Assignment: Each line with the string "degrees" is to be copied from the records below.

Start of Extracted data

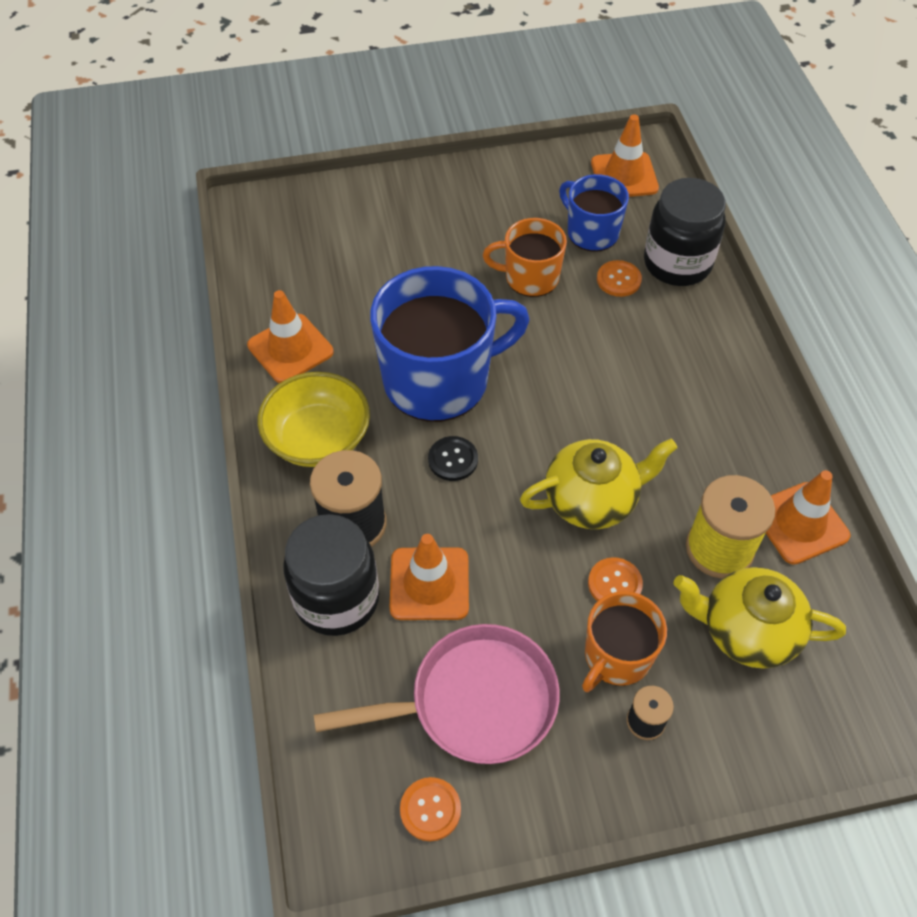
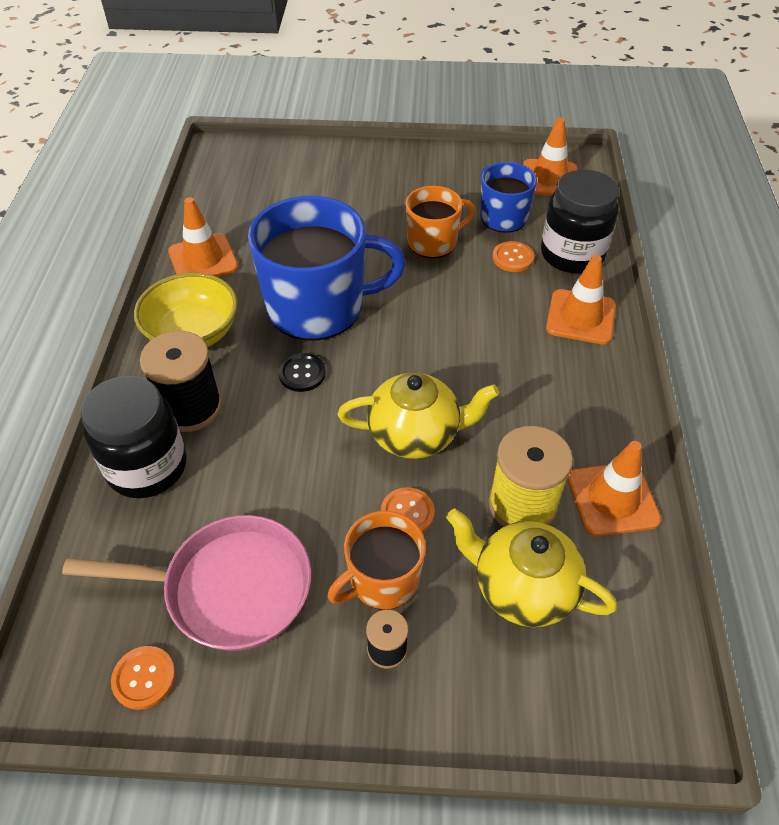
camera: 15 degrees right, 5 degrees down
(429, 584) = (235, 473): orange traffic cone -> orange traffic cone (580, 317)
(530, 277) = (433, 242): orange mug -> orange mug turned 135 degrees clockwise

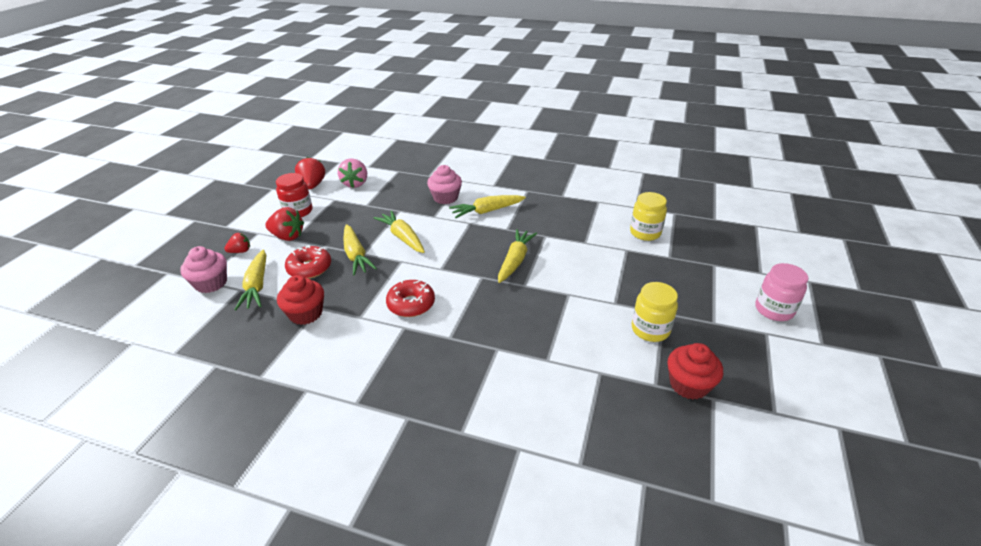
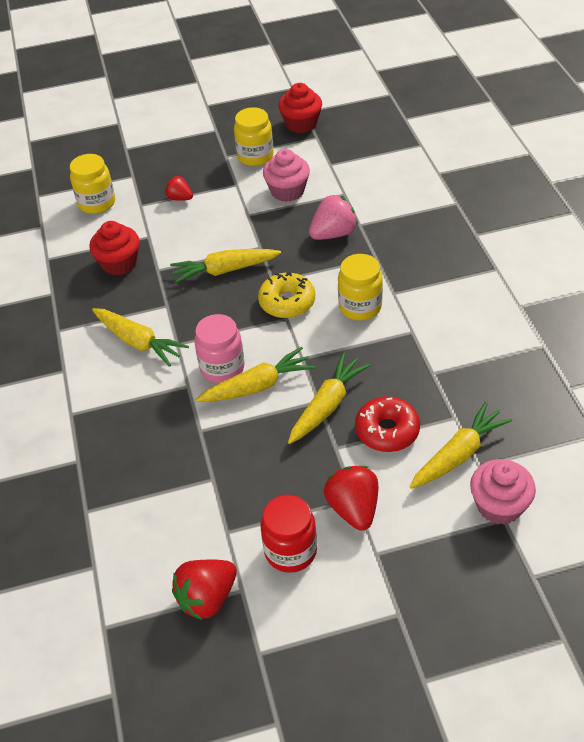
camera: 120 degrees left, 10 degrees up
(240, 251) = (425, 535): red strawberry -> red strawberry (180, 198)
(306, 313) = (449, 375): red cupcake -> red cupcake (119, 263)
(355, 183) = (162, 540): pink strawberry -> pink strawberry (333, 234)
(402, 237) = (257, 386): yellow carrot -> yellow carrot turned 135 degrees counterclockwise
(411, 304) = (360, 307): red donut -> yellow jar
(445, 198) = (132, 401): pink cupcake -> pink cupcake (287, 191)
(454, 274) = (287, 302): none -> yellow donut
(774, 310) = (172, 107): pink jar -> pink jar (222, 368)

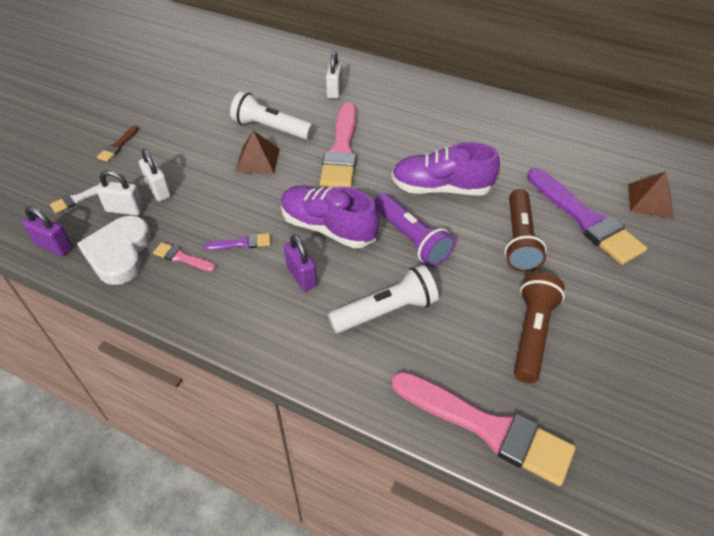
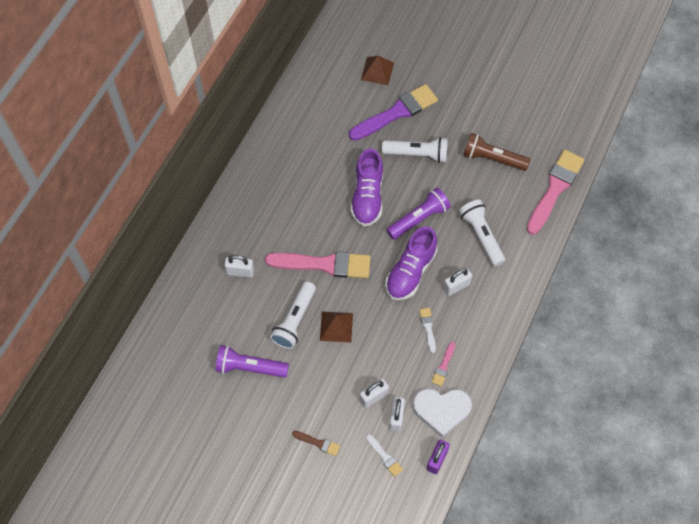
camera: 90 degrees left, 15 degrees up
(221, 99) = (250, 367): none -> purple flashlight
(242, 243) = (428, 327): purple brush -> white brush
(301, 276) = (456, 286): purple padlock -> white padlock
(519, 240) = (417, 154): brown flashlight -> white flashlight

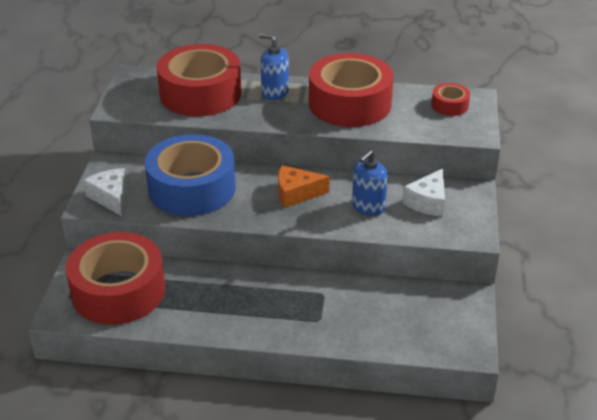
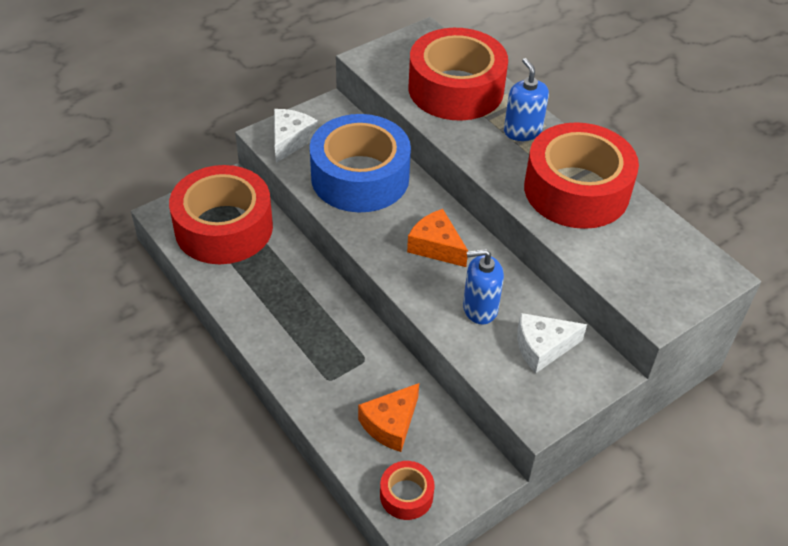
camera: 45 degrees right, 10 degrees up
(387, 314) = (391, 424): none -> orange cheese
(449, 105) = (677, 263): red tape -> red tape (406, 495)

End of Extracted data

Answer to the exercise:
camera: 15 degrees right, 5 degrees down
(530, 277) = (433, 242): orange mug -> orange mug turned 135 degrees clockwise
camera: 120 degrees left, 10 degrees up
(402, 237) = (257, 386): yellow carrot -> yellow carrot turned 135 degrees counterclockwise
camera: 90 degrees left, 15 degrees up
camera: 45 degrees right, 10 degrees up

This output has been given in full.